_The data_.
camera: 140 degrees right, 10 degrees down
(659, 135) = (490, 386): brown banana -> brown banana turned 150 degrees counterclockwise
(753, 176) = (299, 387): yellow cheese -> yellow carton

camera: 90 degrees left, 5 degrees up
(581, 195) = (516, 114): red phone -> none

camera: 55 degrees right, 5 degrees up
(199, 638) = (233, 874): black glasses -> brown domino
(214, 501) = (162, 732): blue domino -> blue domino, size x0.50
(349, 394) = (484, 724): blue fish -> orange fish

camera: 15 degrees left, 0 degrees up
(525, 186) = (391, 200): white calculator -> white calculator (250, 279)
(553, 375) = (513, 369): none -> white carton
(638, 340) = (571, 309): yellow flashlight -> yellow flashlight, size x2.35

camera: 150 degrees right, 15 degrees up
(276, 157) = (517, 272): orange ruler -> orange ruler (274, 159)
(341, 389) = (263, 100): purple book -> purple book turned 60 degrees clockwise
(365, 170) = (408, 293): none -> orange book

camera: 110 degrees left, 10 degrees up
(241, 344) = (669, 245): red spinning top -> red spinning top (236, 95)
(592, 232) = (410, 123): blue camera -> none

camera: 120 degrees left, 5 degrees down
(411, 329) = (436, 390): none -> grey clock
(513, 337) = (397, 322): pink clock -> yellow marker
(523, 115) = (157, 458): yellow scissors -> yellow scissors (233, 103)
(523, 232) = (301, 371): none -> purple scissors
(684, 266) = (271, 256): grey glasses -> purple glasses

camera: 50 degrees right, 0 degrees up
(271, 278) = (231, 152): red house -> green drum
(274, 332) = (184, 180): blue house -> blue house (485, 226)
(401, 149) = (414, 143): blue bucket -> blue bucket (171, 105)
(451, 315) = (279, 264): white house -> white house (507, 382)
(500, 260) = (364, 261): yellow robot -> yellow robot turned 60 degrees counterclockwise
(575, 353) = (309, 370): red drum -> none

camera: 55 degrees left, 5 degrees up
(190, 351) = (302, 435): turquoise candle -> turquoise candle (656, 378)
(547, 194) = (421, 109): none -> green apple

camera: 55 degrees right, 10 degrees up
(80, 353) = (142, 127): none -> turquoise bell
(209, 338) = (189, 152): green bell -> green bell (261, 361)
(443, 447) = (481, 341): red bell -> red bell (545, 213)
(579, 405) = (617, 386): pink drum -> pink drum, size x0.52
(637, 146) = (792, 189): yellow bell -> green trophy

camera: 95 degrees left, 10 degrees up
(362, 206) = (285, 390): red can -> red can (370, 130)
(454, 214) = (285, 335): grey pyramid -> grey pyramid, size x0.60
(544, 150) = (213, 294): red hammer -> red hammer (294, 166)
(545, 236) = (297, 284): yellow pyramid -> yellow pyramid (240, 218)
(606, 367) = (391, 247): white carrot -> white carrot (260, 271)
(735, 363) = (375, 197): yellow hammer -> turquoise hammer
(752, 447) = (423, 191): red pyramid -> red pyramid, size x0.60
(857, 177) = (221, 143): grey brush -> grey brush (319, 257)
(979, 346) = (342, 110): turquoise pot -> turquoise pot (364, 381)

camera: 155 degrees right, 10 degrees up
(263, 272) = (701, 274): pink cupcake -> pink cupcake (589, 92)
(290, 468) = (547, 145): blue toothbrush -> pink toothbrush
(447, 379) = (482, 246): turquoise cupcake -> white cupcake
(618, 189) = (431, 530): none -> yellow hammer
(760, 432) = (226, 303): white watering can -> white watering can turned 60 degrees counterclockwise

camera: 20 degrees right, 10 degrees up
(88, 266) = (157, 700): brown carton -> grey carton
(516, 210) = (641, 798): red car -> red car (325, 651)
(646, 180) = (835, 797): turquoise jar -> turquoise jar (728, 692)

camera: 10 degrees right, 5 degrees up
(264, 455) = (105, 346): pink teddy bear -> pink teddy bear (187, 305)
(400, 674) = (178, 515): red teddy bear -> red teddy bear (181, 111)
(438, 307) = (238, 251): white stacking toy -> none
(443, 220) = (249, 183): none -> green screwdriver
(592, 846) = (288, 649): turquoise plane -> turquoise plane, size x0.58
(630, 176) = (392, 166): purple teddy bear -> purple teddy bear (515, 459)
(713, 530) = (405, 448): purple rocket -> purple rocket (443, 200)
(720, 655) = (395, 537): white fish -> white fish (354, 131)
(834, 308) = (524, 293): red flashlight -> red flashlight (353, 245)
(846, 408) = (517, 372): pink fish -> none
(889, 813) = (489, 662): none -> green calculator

_Task details_. Each line above is to be restated exactly as it stands.

_Solution_.
camera: 140 degrees right, 10 degrees down
(659, 135) = (490, 386): brown banana -> brown banana turned 150 degrees counterclockwise
(753, 176) = (299, 387): yellow cheese -> yellow carton

camera: 90 degrees left, 5 degrees up
(581, 195) = (516, 114): red phone -> none

camera: 55 degrees right, 5 degrees up
(199, 638) = (233, 874): black glasses -> brown domino
(214, 501) = (162, 732): blue domino -> blue domino, size x0.50
(349, 394) = (484, 724): blue fish -> orange fish

camera: 15 degrees left, 0 degrees up
(525, 186) = (391, 200): white calculator -> white calculator (250, 279)
(553, 375) = (513, 369): none -> white carton
(638, 340) = (571, 309): yellow flashlight -> yellow flashlight, size x2.35

camera: 150 degrees right, 15 degrees up
(276, 157) = (517, 272): orange ruler -> orange ruler (274, 159)
(341, 389) = (263, 100): purple book -> purple book turned 60 degrees clockwise
(365, 170) = (408, 293): none -> orange book

camera: 110 degrees left, 10 degrees up
(241, 344) = (669, 245): red spinning top -> red spinning top (236, 95)
(592, 232) = (410, 123): blue camera -> none

camera: 120 degrees left, 5 degrees down
(411, 329) = (436, 390): none -> grey clock
(513, 337) = (397, 322): pink clock -> yellow marker
(523, 115) = (157, 458): yellow scissors -> yellow scissors (233, 103)
(523, 232) = (301, 371): none -> purple scissors
(684, 266) = (271, 256): grey glasses -> purple glasses

camera: 50 degrees right, 0 degrees up
(271, 278) = (231, 152): red house -> green drum
(274, 332) = (184, 180): blue house -> blue house (485, 226)
(401, 149) = (414, 143): blue bucket -> blue bucket (171, 105)
(451, 315) = (279, 264): white house -> white house (507, 382)
(500, 260) = (364, 261): yellow robot -> yellow robot turned 60 degrees counterclockwise
(575, 353) = (309, 370): red drum -> none

camera: 55 degrees left, 5 degrees up
(190, 351) = (302, 435): turquoise candle -> turquoise candle (656, 378)
(547, 194) = (421, 109): none -> green apple

camera: 55 degrees right, 10 degrees up
(80, 353) = (142, 127): none -> turquoise bell
(209, 338) = (189, 152): green bell -> green bell (261, 361)
(443, 447) = (481, 341): red bell -> red bell (545, 213)
(579, 405) = (617, 386): pink drum -> pink drum, size x0.52
(637, 146) = (792, 189): yellow bell -> green trophy

camera: 95 degrees left, 10 degrees up
(362, 206) = (285, 390): red can -> red can (370, 130)
(454, 214) = (285, 335): grey pyramid -> grey pyramid, size x0.60
(544, 150) = (213, 294): red hammer -> red hammer (294, 166)
(545, 236) = (297, 284): yellow pyramid -> yellow pyramid (240, 218)
(606, 367) = (391, 247): white carrot -> white carrot (260, 271)
(735, 363) = (375, 197): yellow hammer -> turquoise hammer
(752, 447) = (423, 191): red pyramid -> red pyramid, size x0.60
(857, 177) = (221, 143): grey brush -> grey brush (319, 257)
(979, 346) = (342, 110): turquoise pot -> turquoise pot (364, 381)

camera: 155 degrees right, 10 degrees up
(263, 272) = (701, 274): pink cupcake -> pink cupcake (589, 92)
(290, 468) = (547, 145): blue toothbrush -> pink toothbrush
(447, 379) = (482, 246): turquoise cupcake -> white cupcake
(618, 189) = (431, 530): none -> yellow hammer
(760, 432) = (226, 303): white watering can -> white watering can turned 60 degrees counterclockwise

camera: 20 degrees right, 10 degrees up
(88, 266) = (157, 700): brown carton -> grey carton
(516, 210) = (641, 798): red car -> red car (325, 651)
(646, 180) = (835, 797): turquoise jar -> turquoise jar (728, 692)

camera: 10 degrees right, 5 degrees up
(264, 455) = (105, 346): pink teddy bear -> pink teddy bear (187, 305)
(400, 674) = (178, 515): red teddy bear -> red teddy bear (181, 111)
(438, 307) = (238, 251): white stacking toy -> none
(443, 220) = (249, 183): none -> green screwdriver
(592, 846) = (288, 649): turquoise plane -> turquoise plane, size x0.58
(630, 176) = (392, 166): purple teddy bear -> purple teddy bear (515, 459)
(713, 530) = (405, 448): purple rocket -> purple rocket (443, 200)
(720, 655) = (395, 537): white fish -> white fish (354, 131)
(834, 308) = (524, 293): red flashlight -> red flashlight (353, 245)
(846, 408) = (517, 372): pink fish -> none
(889, 813) = (489, 662): none -> green calculator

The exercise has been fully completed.